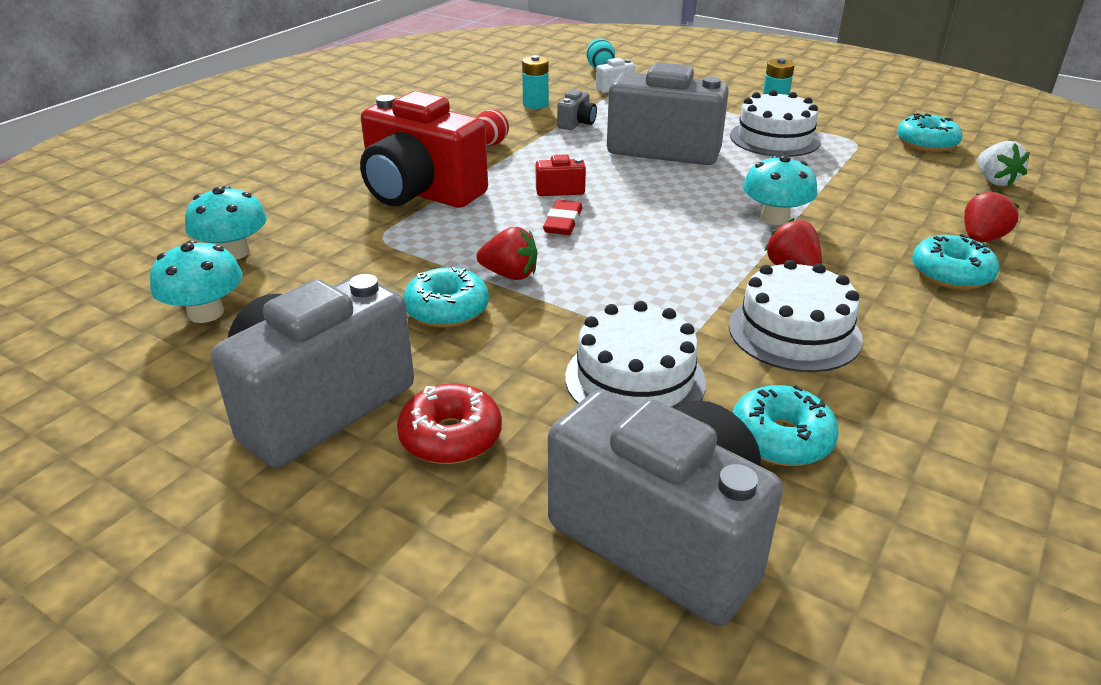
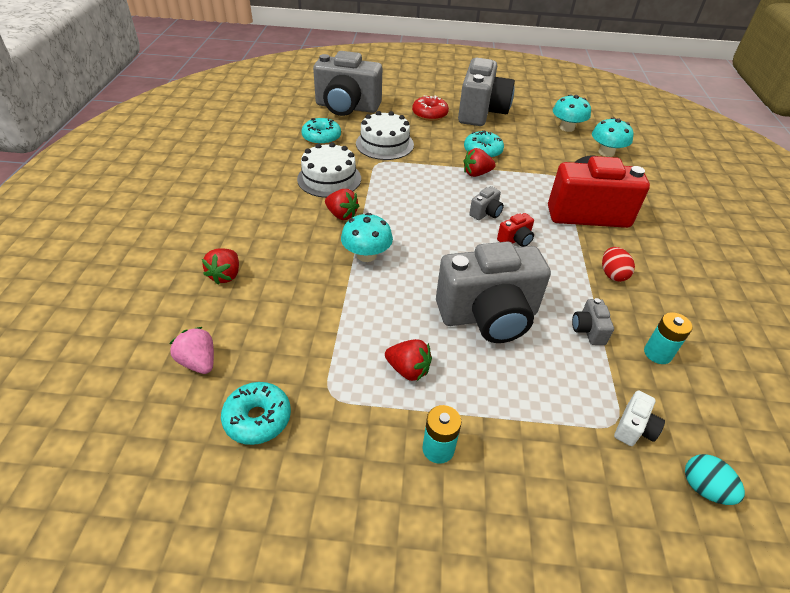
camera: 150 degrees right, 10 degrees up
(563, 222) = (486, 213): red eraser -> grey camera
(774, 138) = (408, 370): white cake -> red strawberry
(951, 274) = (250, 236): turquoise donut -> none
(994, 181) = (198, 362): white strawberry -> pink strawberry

══════════

Task prompt:
When you write out the material above, keep every line exact and drop each picture.

Answer box:
camera: 150 degrees right, 10 degrees up
(563, 222) = (486, 213): red eraser -> grey camera
(774, 138) = (408, 370): white cake -> red strawberry
(951, 274) = (250, 236): turquoise donut -> none
(994, 181) = (198, 362): white strawberry -> pink strawberry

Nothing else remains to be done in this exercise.